→ JOB
Apart from the pictures, every entry below must be given again exactly.

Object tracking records
◆ ◆ ◆
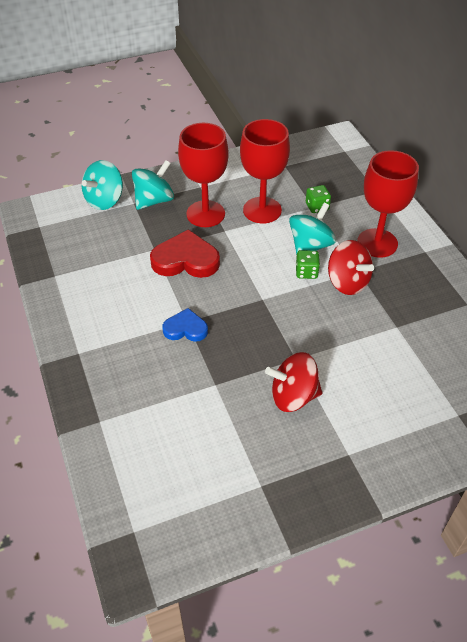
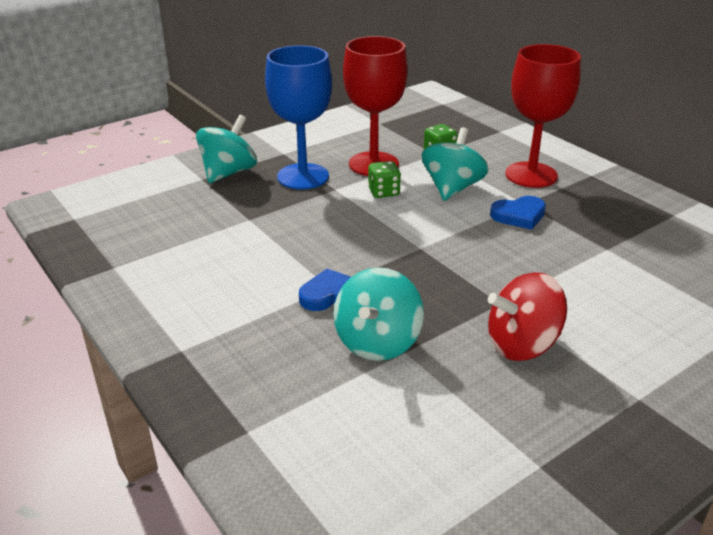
camera: 15 degrees left, 15 degrees down
(105, 200) = (161, 181): turquoise spinning top -> turquoise spinning top (377, 342)
(185, 260) = (297, 223): red heart -> none
(205, 214) = (303, 176): red goblet -> blue goblet
(306, 272) = (462, 213): green dice -> green dice (383, 192)
(347, 282) = (519, 215): red spinning top -> blue heart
◆ ◆ ◆
→ COMPLETED TASK
camera: 15 degrees left, 15 degrees down
(105, 200) = (161, 181): turquoise spinning top -> turquoise spinning top (377, 342)
(185, 260) = (297, 223): red heart -> none
(205, 214) = (303, 176): red goblet -> blue goblet
(306, 272) = (462, 213): green dice -> green dice (383, 192)
(347, 282) = (519, 215): red spinning top -> blue heart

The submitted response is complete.